Task requirements:
Copy out each line containing "orange" from the entries below.

The input:
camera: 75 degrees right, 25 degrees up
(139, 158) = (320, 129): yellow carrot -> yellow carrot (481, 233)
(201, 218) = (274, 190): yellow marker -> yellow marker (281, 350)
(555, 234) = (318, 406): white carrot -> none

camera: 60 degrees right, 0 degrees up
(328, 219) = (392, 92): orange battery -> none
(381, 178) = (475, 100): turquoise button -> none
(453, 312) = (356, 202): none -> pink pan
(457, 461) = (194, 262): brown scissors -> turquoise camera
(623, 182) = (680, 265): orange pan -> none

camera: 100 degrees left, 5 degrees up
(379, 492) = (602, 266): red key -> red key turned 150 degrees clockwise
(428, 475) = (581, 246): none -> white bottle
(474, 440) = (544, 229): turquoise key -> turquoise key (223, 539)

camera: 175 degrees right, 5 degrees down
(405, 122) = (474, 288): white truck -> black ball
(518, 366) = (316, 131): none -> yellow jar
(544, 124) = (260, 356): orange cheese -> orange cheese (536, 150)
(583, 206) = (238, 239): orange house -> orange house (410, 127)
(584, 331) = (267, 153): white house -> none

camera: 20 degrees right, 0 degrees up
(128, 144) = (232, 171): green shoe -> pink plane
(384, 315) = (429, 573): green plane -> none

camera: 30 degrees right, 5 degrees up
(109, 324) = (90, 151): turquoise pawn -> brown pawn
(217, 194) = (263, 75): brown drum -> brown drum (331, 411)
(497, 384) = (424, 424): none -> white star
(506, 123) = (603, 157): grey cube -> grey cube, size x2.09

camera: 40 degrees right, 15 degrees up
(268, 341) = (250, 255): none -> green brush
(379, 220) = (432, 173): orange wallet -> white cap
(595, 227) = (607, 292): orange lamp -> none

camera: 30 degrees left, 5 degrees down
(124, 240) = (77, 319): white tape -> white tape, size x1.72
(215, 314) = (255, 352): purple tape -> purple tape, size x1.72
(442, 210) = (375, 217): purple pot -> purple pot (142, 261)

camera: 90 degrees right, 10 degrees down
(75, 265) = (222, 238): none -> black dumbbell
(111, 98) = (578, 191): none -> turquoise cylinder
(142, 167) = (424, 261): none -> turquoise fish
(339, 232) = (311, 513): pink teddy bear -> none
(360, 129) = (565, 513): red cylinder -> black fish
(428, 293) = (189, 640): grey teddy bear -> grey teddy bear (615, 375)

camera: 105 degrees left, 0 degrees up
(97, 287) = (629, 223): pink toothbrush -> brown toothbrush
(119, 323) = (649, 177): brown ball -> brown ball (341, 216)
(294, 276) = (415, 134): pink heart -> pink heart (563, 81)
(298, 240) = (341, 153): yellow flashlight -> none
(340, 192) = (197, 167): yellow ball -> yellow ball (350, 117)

Result of this task:
(328, 219) = (392, 92): orange battery -> none
(623, 182) = (680, 265): orange pan -> none
(544, 124) = (260, 356): orange cheese -> orange cheese (536, 150)
(583, 206) = (238, 239): orange house -> orange house (410, 127)
(379, 220) = (432, 173): orange wallet -> white cap
(595, 227) = (607, 292): orange lamp -> none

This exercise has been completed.